** WORKING DATA **
------------------------------------

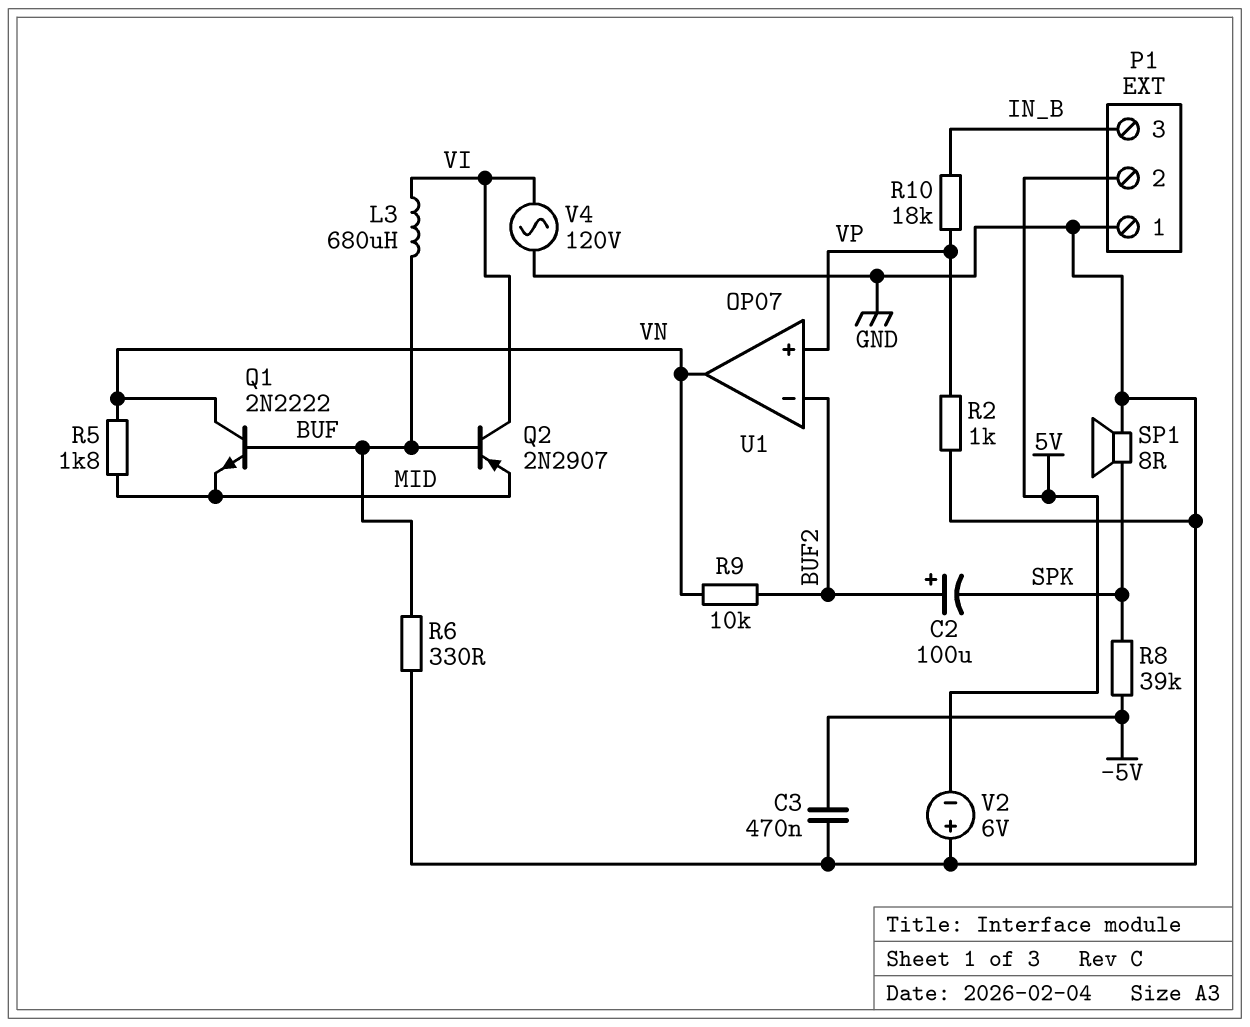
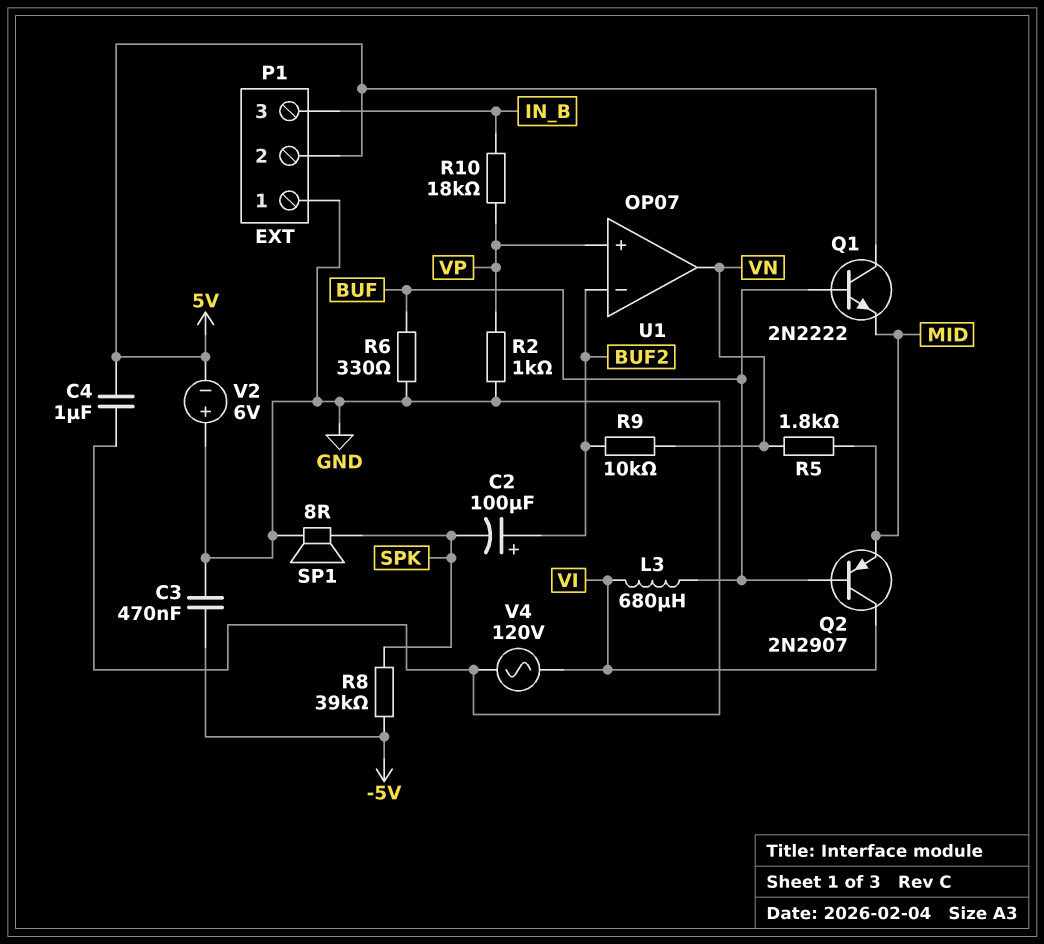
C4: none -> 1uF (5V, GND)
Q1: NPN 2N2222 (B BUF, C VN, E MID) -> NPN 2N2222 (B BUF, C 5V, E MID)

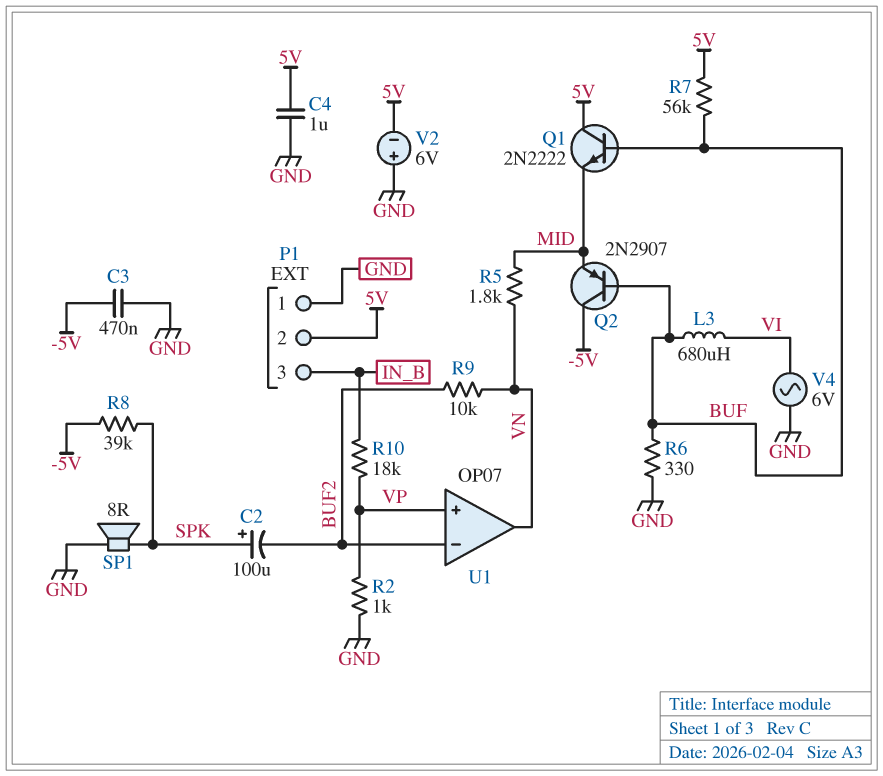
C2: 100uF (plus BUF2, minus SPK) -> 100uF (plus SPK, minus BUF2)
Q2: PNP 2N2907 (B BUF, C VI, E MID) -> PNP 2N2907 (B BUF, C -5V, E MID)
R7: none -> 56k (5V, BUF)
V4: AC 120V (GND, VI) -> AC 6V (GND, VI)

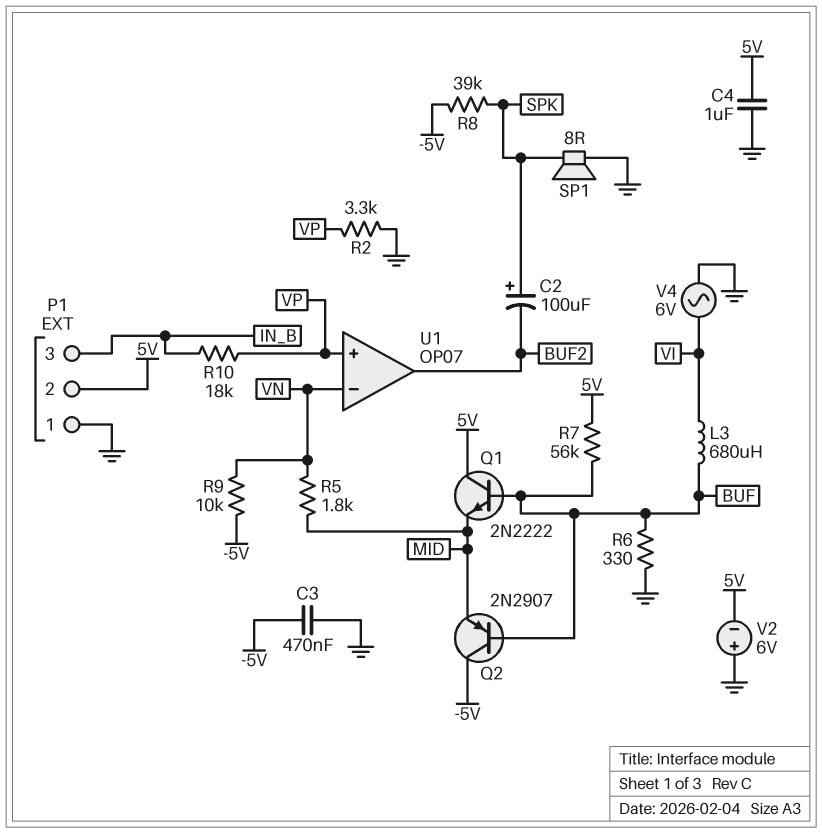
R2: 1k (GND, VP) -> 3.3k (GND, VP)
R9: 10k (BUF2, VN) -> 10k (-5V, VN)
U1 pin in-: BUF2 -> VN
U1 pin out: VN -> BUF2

------------------------------------

Word for word, set down the lines from the line with "Q1: NPN 2N2222" through the last line of the entries, and nothing else; the pictures stay out.

Q1: NPN 2N2222 (B BUF, C VN, E MID) -> NPN 2N2222 (B BUF, C 5V, E MID)

C2: 100uF (plus BUF2, minus SPK) -> 100uF (plus SPK, minus BUF2)
Q2: PNP 2N2907 (B BUF, C VI, E MID) -> PNP 2N2907 (B BUF, C -5V, E MID)
R7: none -> 56k (5V, BUF)
V4: AC 120V (GND, VI) -> AC 6V (GND, VI)

R2: 1k (GND, VP) -> 3.3k (GND, VP)
R9: 10k (BUF2, VN) -> 10k (-5V, VN)
U1 pin in-: BUF2 -> VN
U1 pin out: VN -> BUF2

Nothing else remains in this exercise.